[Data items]
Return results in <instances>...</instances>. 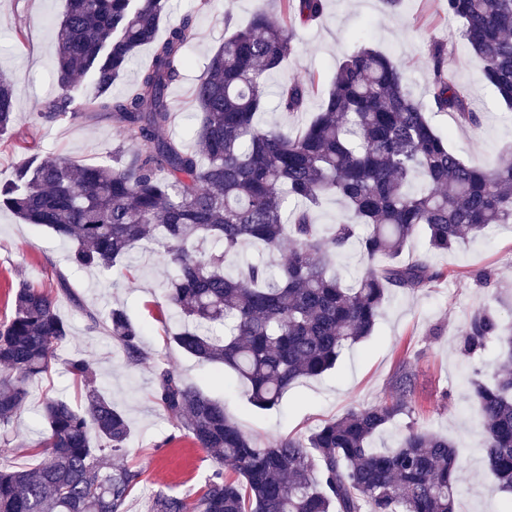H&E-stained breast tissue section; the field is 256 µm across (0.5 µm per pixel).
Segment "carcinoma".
Masks as SVG:
<instances>
[{
  "instance_id": "1",
  "label": "carcinoma",
  "mask_w": 512,
  "mask_h": 512,
  "mask_svg": "<svg viewBox=\"0 0 512 512\" xmlns=\"http://www.w3.org/2000/svg\"><path fill=\"white\" fill-rule=\"evenodd\" d=\"M286 23L256 10L244 26L224 16L227 35L203 65L193 101L199 114L194 146L166 135L173 121L169 88L188 65L191 18L169 17L168 0H67L57 23L59 94L40 113L45 123L106 119L118 136L109 162L78 164L43 153L18 129L13 86L0 75V141L25 154L0 185V209L46 227L71 244L68 262L108 271L147 243L173 273L161 282L178 318L171 339L201 363L221 365L244 384L261 410L279 404L301 378L336 367L349 346L370 336L390 293L418 291L442 277L427 259L398 262L422 234L433 251L495 224H512V147L487 168L466 164L448 147L429 113L454 112L477 127L448 75L447 48L429 50V102L415 98L400 65L356 39L336 67L320 111L300 131L262 126L267 77L294 50L298 26L318 20L325 0H281ZM448 16L483 62V76L512 109V0H447ZM164 37H158L161 26ZM151 56L136 83L119 94L138 51ZM90 75L96 95L77 105L69 90ZM309 89L291 83L278 108L301 110ZM336 197L344 211L328 227L313 208ZM291 243L273 269L250 262L229 273L240 251ZM356 248L369 262L387 260L347 284L334 261ZM90 329L102 327L125 361L146 360L144 329L118 305L101 314L84 305L66 275L56 274ZM70 337L49 292L22 286L13 315L0 325V455L12 450L5 431L29 398L27 382L50 372ZM498 344L493 381L471 382L485 463L512 495V318L491 307L474 311L460 332L468 356ZM66 372L91 385L76 409L47 398L42 462L0 468V512H124L142 472L112 468L126 448L131 421L94 385L93 360L81 351ZM399 397L351 408L305 439L259 443L224 406L186 384L168 366L155 370L154 399L198 447L231 466L188 504L159 494L151 512H458L460 459L448 438L412 425L392 451L373 447L396 417L412 416L413 374L395 382Z\"/></svg>"
}]
</instances>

» **EXERCISE DESCRIPTION**
Locate the word "carcinoma" in the records above, and return each line that has it.

» **RESPONSE FOR THIS EXERCISE**
Segment "carcinoma".
  "label": "carcinoma",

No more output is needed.